[Start of Excerpted records]

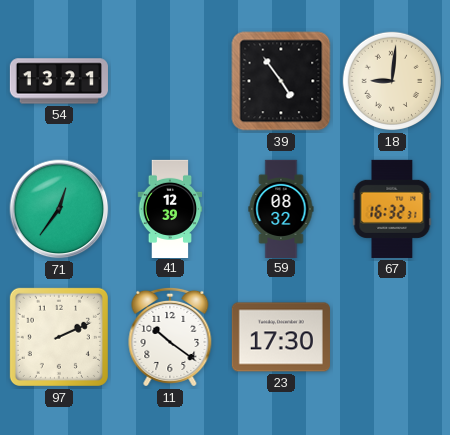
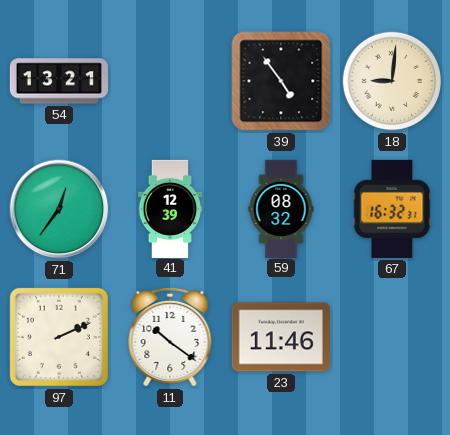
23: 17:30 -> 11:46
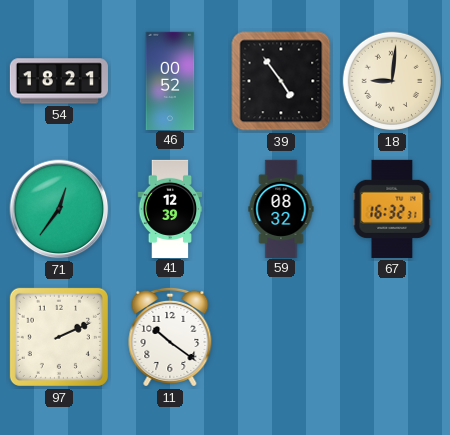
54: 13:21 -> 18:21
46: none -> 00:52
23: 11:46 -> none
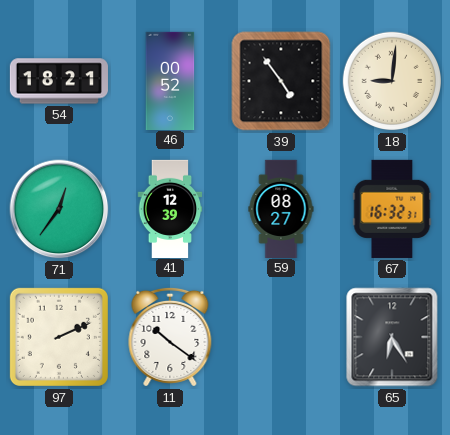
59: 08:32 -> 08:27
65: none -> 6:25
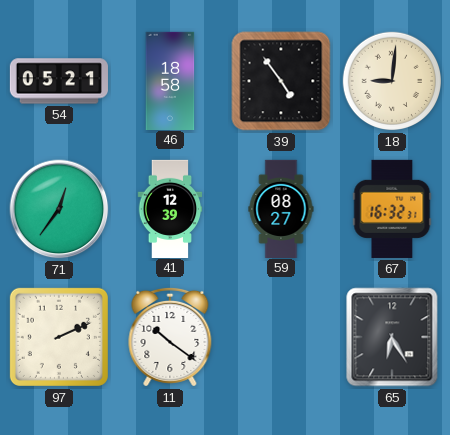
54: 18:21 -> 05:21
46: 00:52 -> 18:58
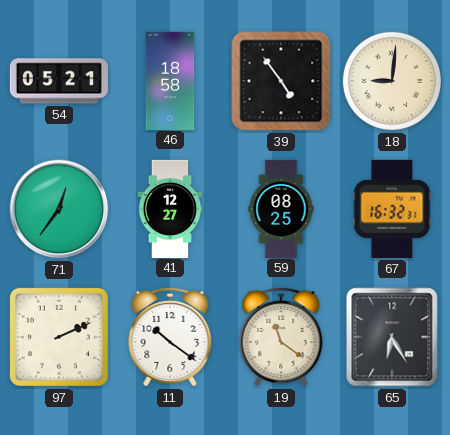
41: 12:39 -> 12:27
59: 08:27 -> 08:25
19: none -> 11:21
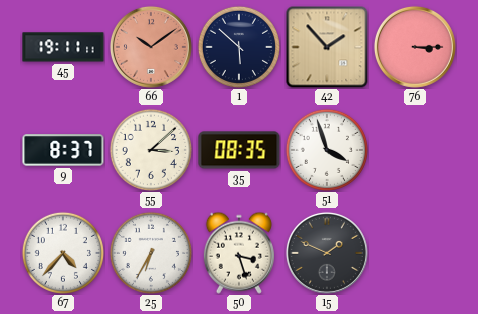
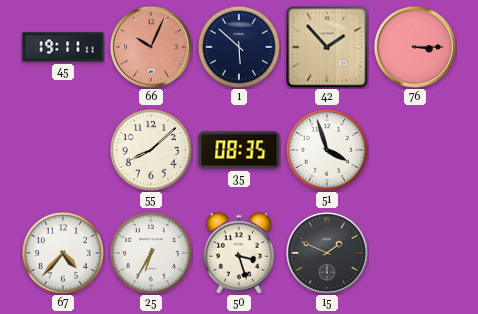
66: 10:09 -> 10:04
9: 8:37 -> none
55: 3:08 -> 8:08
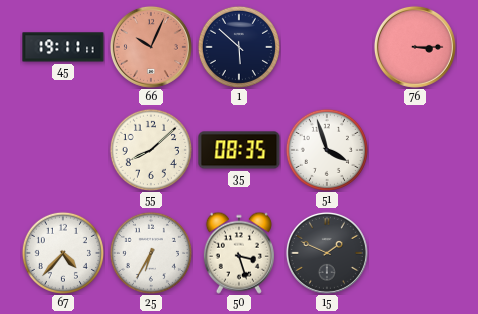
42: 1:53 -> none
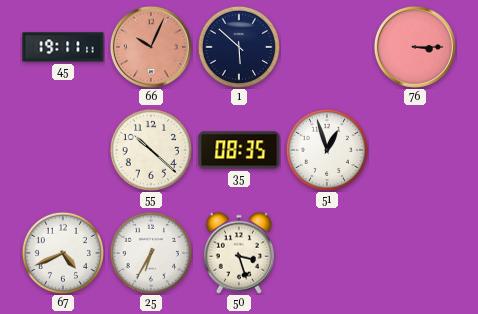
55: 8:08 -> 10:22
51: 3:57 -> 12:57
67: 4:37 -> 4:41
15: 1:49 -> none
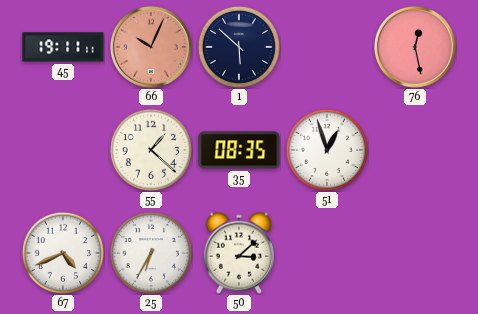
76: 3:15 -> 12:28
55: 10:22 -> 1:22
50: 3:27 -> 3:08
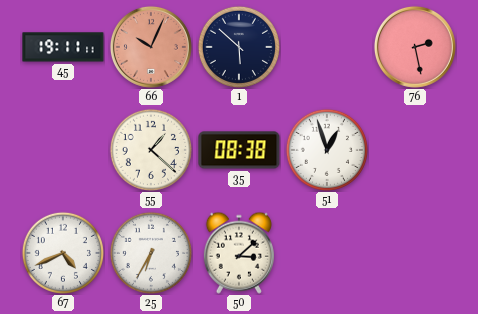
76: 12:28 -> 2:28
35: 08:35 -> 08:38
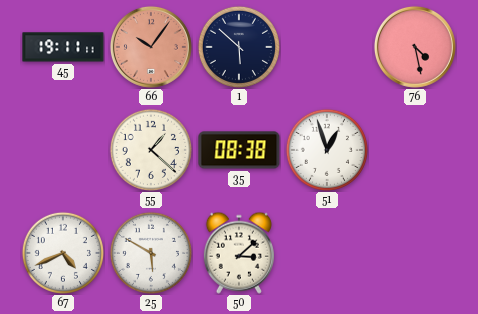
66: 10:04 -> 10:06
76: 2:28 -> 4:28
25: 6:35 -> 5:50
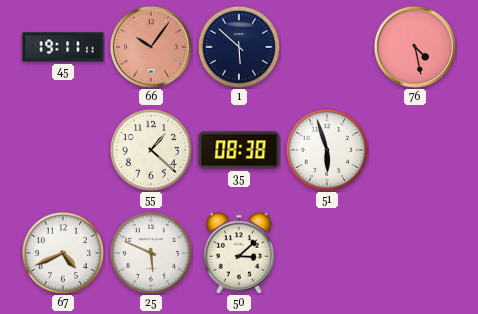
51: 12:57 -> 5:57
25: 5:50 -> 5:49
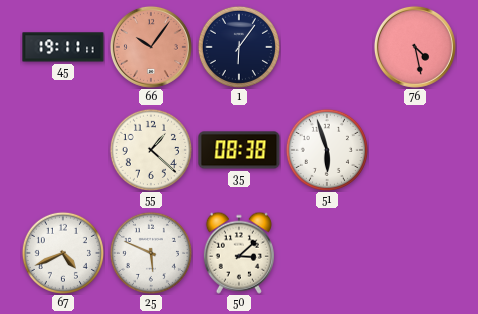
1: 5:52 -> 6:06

[End of Excerpted records]

- Task requirements
Rewrite each line of the listing above with every instance of "none" switched to "empty" and all else unchanged. Omit the picture lines from your answer.

- Reply to the task
23: 17:30 -> 11:46
54: 13:21 -> 18:21
46: empty -> 00:52
23: 11:46 -> empty
59: 08:32 -> 08:27
65: empty -> 6:25
54: 18:21 -> 05:21
46: 00:52 -> 18:58
41: 12:39 -> 12:27
59: 08:27 -> 08:25
19: empty -> 11:21
66: 10:09 -> 10:04
9: 8:37 -> empty
55: 3:08 -> 8:08
42: 1:53 -> empty
55: 8:08 -> 10:22
51: 3:57 -> 12:57
67: 4:37 -> 4:41
15: 1:49 -> empty
76: 3:15 -> 12:28
55: 10:22 -> 1:22
50: 3:27 -> 3:08
76: 12:28 -> 2:28
35: 08:35 -> 08:38
66: 10:04 -> 10:06
76: 2:28 -> 4:28
25: 6:35 -> 5:50
51: 12:57 -> 5:57
25: 5:50 -> 5:49
1: 5:52 -> 6:06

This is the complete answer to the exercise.